* [REQUIRED ACTION] Your answer must match the records word for word and contain no pictures.

* [RECORDED INFORMATION]
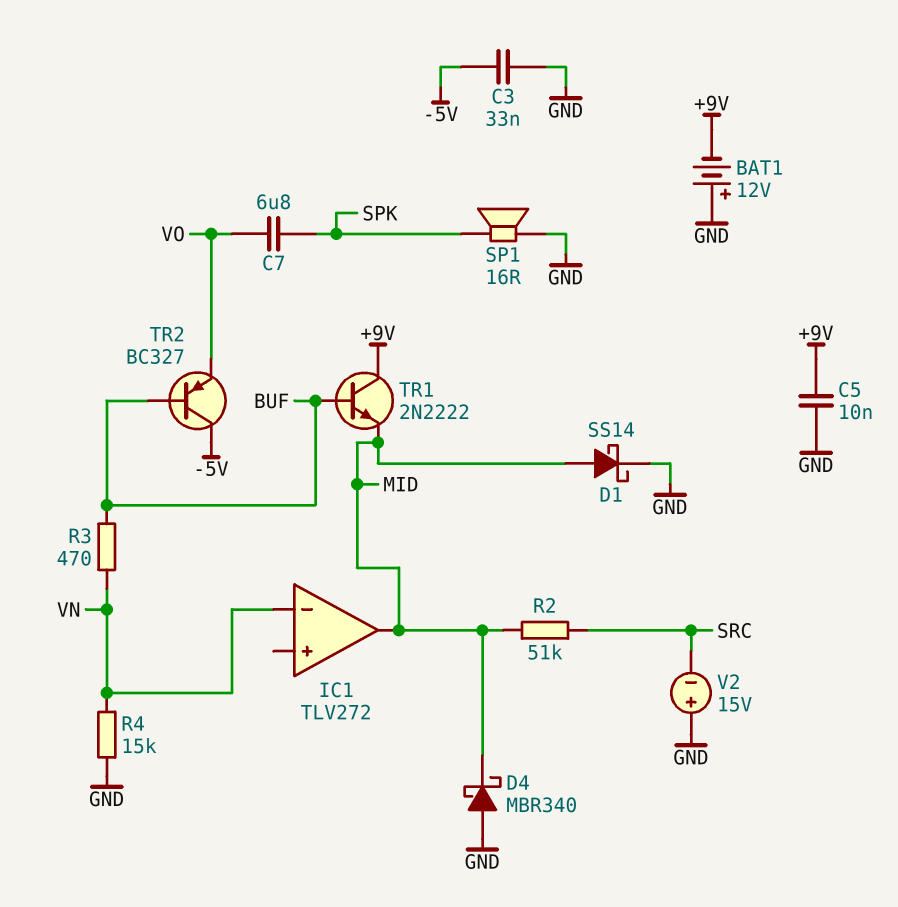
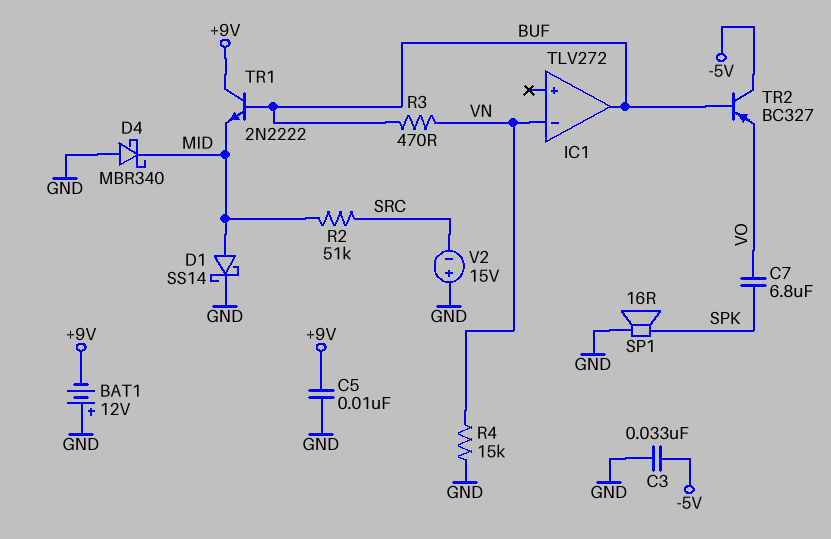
IC1 pin out: MID -> BUF

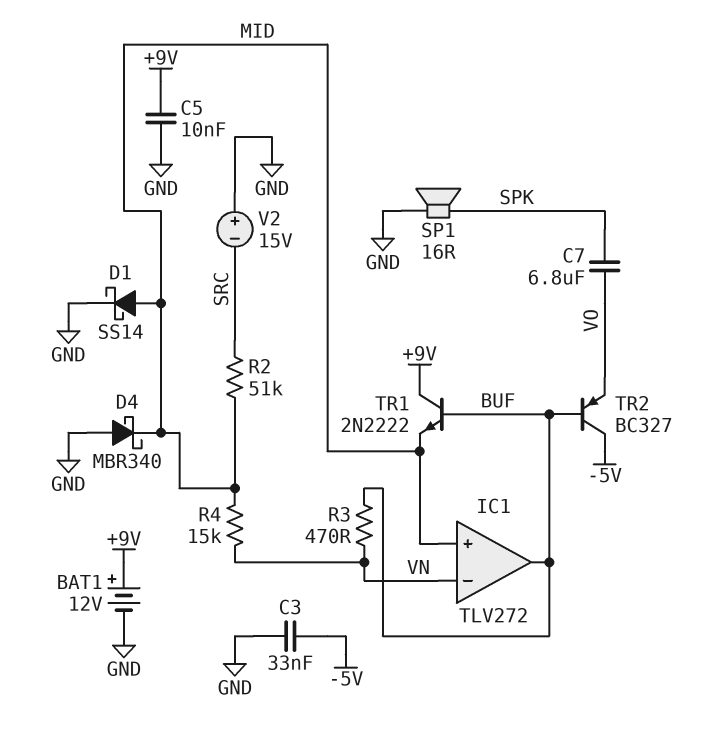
BAT1: 12V (plus GND, minus +9V) -> 12V (plus +9V, minus GND)
IC1 pin in+: none -> MID
R4: 15k (GND, VN) -> 15k (MID, VN)

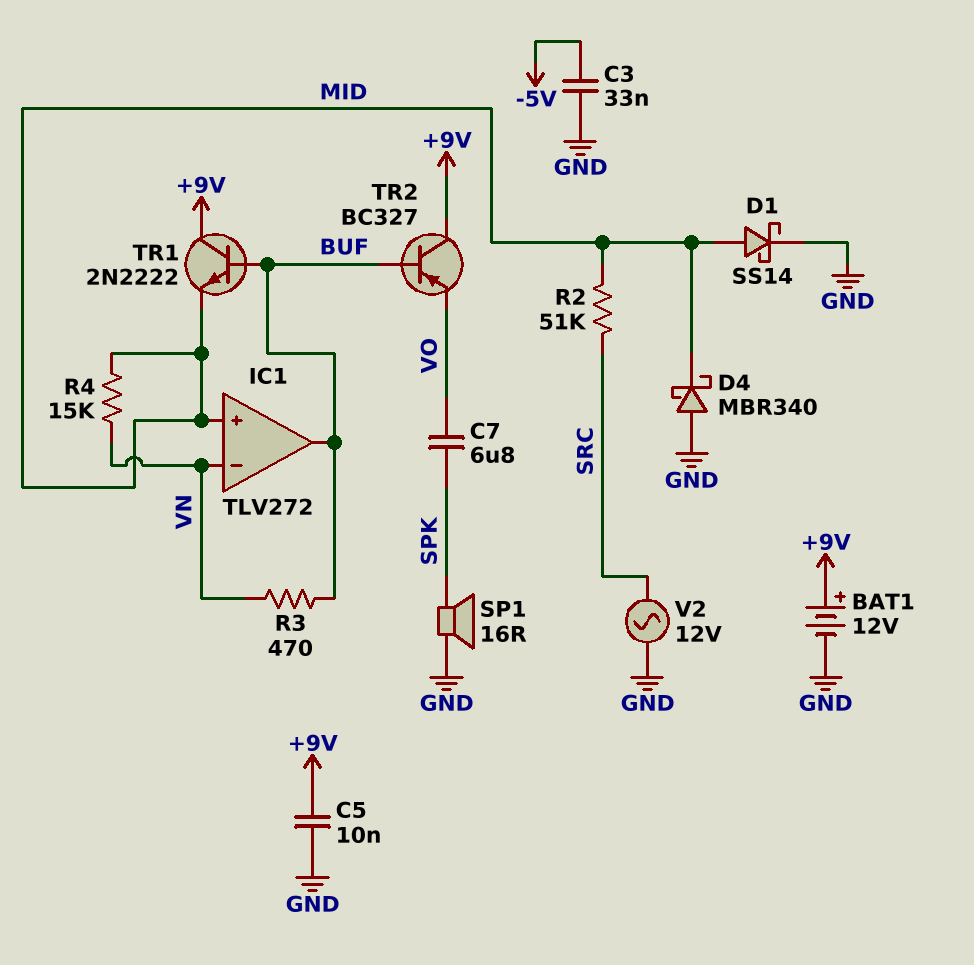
TR2: PNP BC327 (B BUF, C -5V, E VO) -> PNP BC327 (B BUF, C +9V, E VO)
V2: 15V (plus GND, minus SRC) -> AC 12V (GND, SRC)

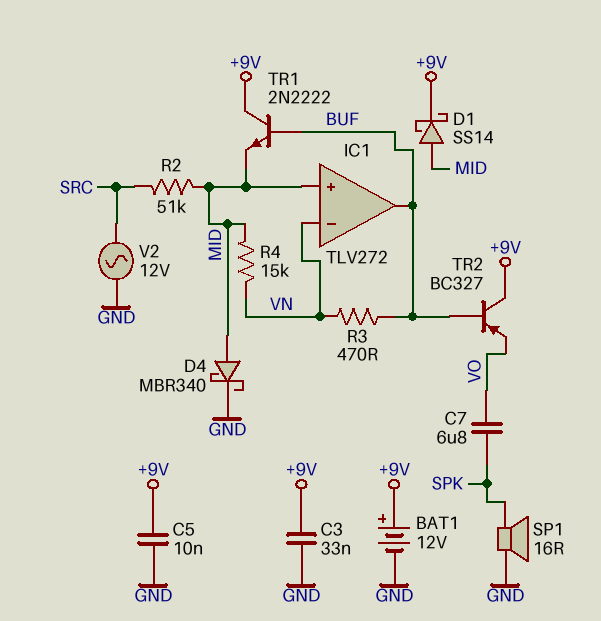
C3: 33nF (-5V, GND) -> 33nF (+9V, GND)
D1: schottky SS14 (A MID, K GND) -> schottky SS14 (A MID, K +9V)
D4: schottky MBR340 (A GND, K MID) -> schottky MBR340 (A MID, K GND)

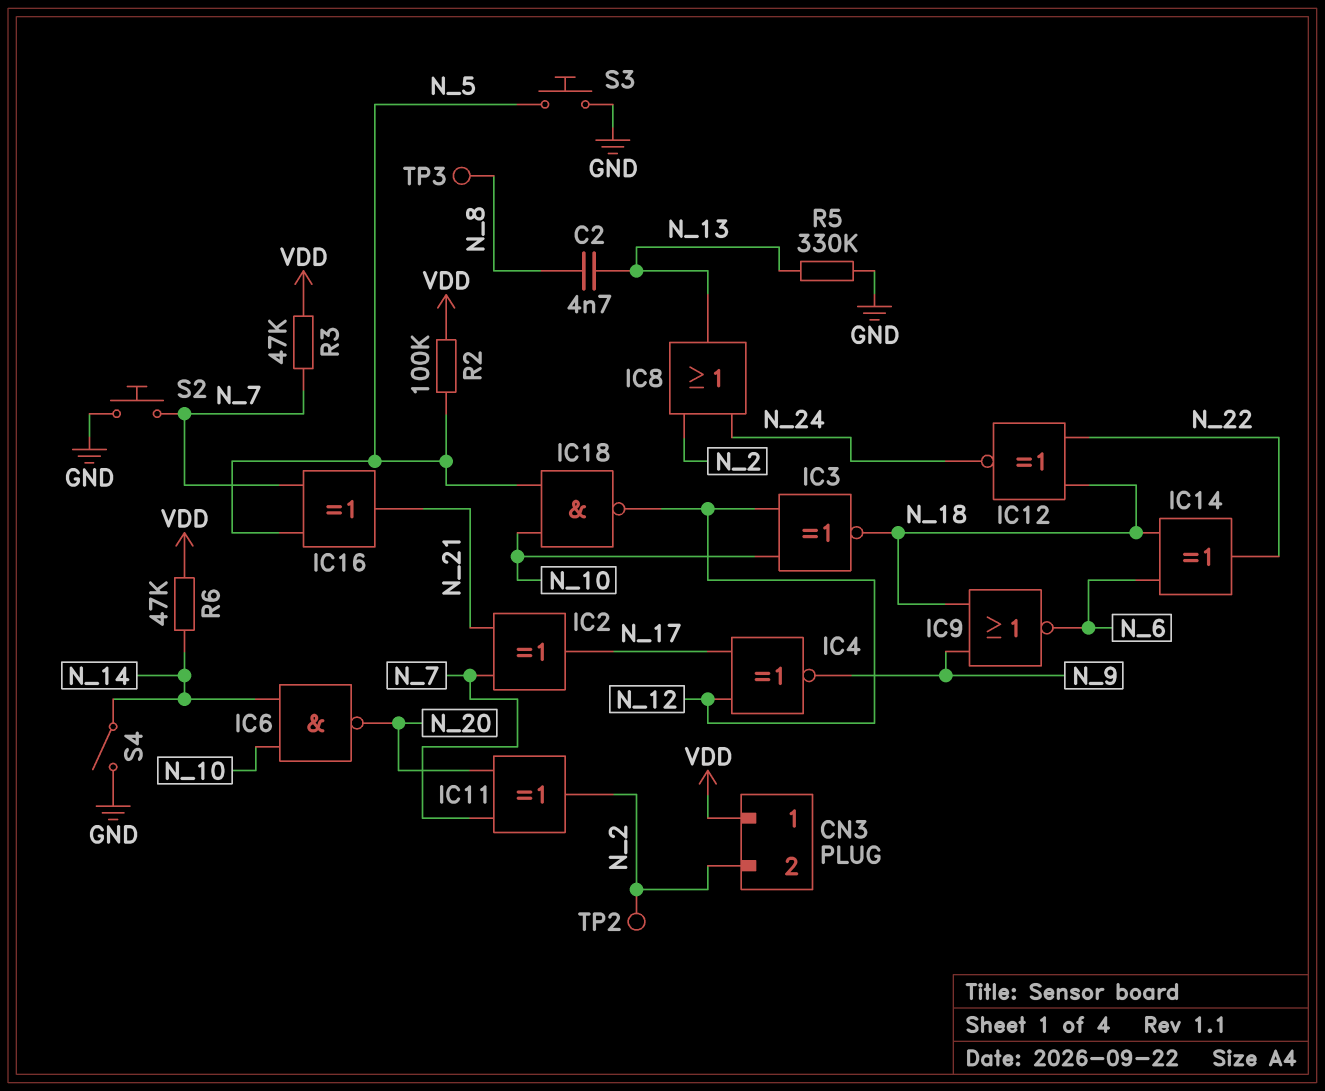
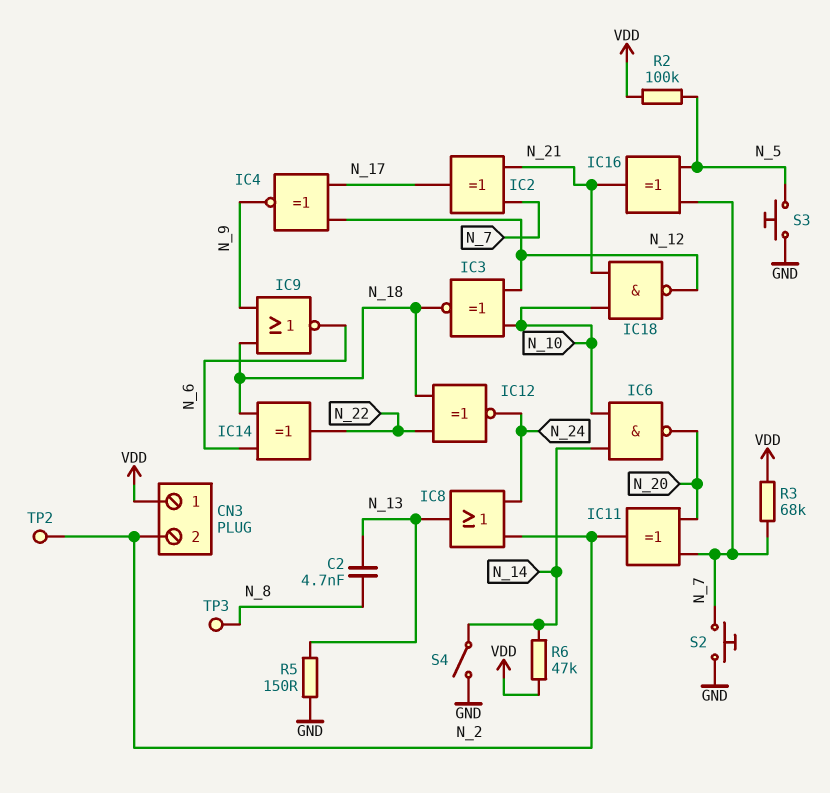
IC18: NAND (in N_5, in N_10, out N_12) -> NAND (in N_10, in N_21, out N_12)
R3: 47k (N_7, VDD) -> 68k (N_7, VDD)
R5: 330k (GND, N_13) -> 150 (GND, N_13)

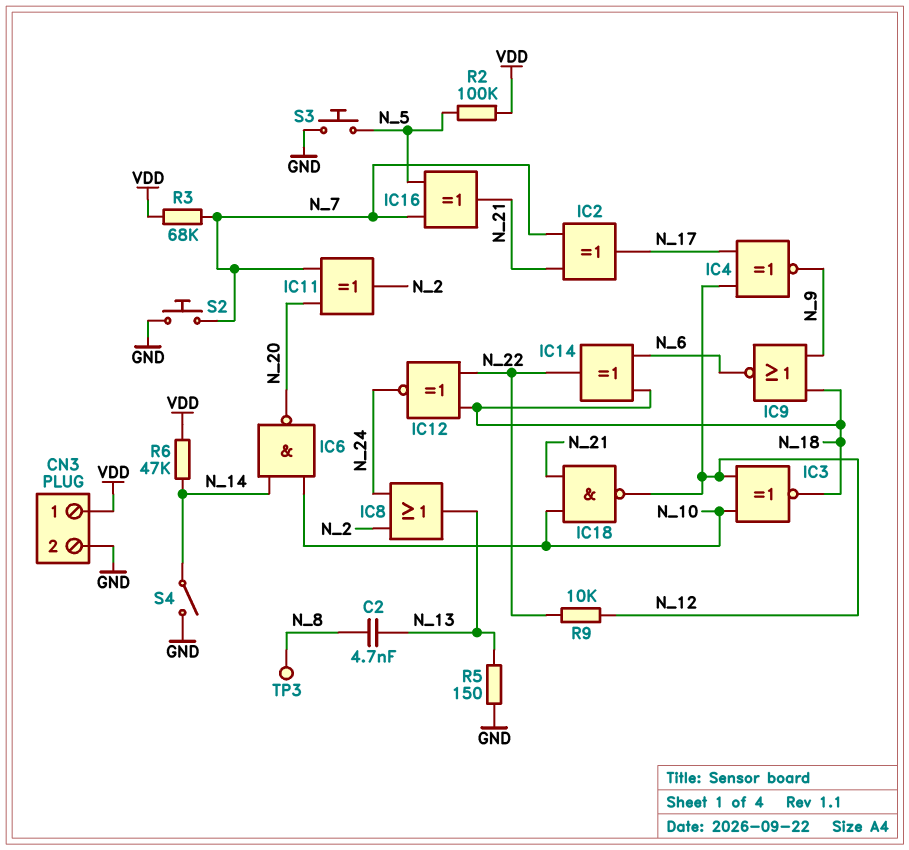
CN3 pin 2: N_2 -> GND
R9: none -> 10k (N_12, N_22)
TP2: test point (N_2) -> none

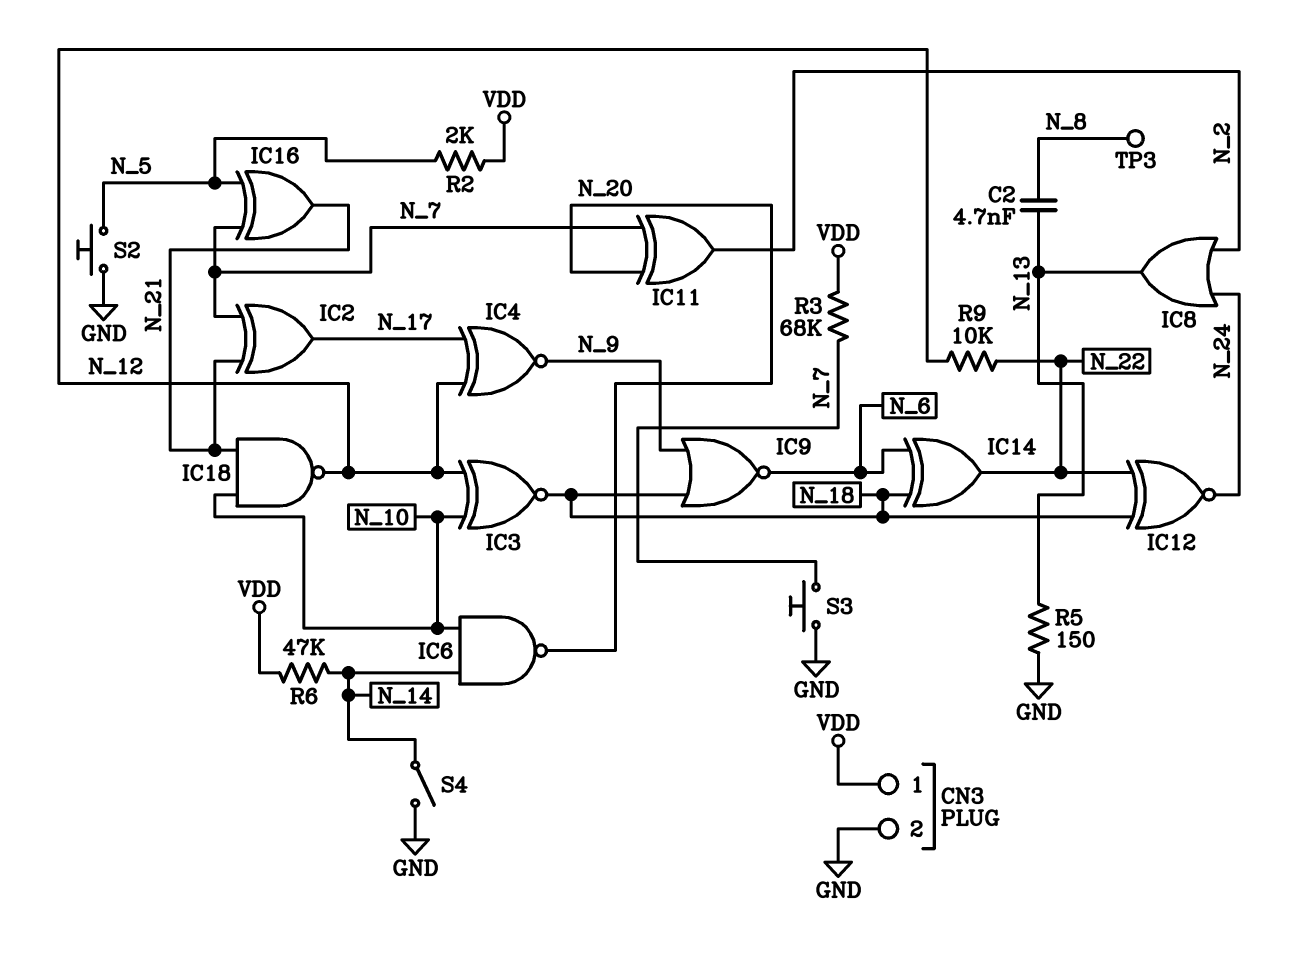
R2: 100k (N_5, VDD) -> 2k (N_5, VDD)
S2: button (GND, N_7) -> button (GND, N_5)
S3: button (GND, N_5) -> button (GND, N_7)

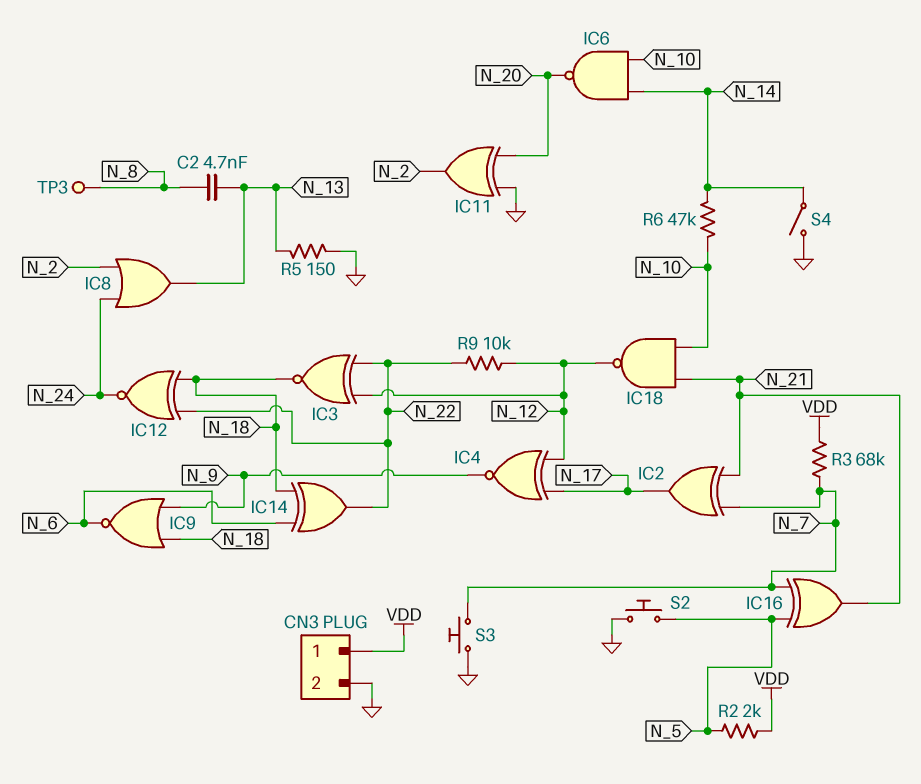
IC3: XNOR (in N_10, in N_12, out N_18) -> XNOR (in N_12, in N_22, out N_18)
IC11: XOR (in N_7, in N_20, out N_2) -> XOR (in GND, in N_20, out N_2)
R6: 47k (N_14, VDD) -> 47k (N_10, N_14)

* [WRITTEN ANSWER]
IC1 pin out: MID -> BUF

BAT1: 12V (plus GND, minus +9V) -> 12V (plus +9V, minus GND)
IC1 pin in+: none -> MID
R4: 15k (GND, VN) -> 15k (MID, VN)

TR2: PNP BC327 (B BUF, C -5V, E VO) -> PNP BC327 (B BUF, C +9V, E VO)
V2: 15V (plus GND, minus SRC) -> AC 12V (GND, SRC)

C3: 33nF (-5V, GND) -> 33nF (+9V, GND)
D1: schottky SS14 (A MID, K GND) -> schottky SS14 (A MID, K +9V)
D4: schottky MBR340 (A GND, K MID) -> schottky MBR340 (A MID, K GND)

IC18: NAND (in N_5, in N_10, out N_12) -> NAND (in N_10, in N_21, out N_12)
R3: 47k (N_7, VDD) -> 68k (N_7, VDD)
R5: 330k (GND, N_13) -> 150 (GND, N_13)

CN3 pin 2: N_2 -> GND
R9: none -> 10k (N_12, N_22)
TP2: test point (N_2) -> none

R2: 100k (N_5, VDD) -> 2k (N_5, VDD)
S2: button (GND, N_7) -> button (GND, N_5)
S3: button (GND, N_5) -> button (GND, N_7)

IC3: XNOR (in N_10, in N_12, out N_18) -> XNOR (in N_12, in N_22, out N_18)
IC11: XOR (in N_7, in N_20, out N_2) -> XOR (in GND, in N_20, out N_2)
R6: 47k (N_14, VDD) -> 47k (N_10, N_14)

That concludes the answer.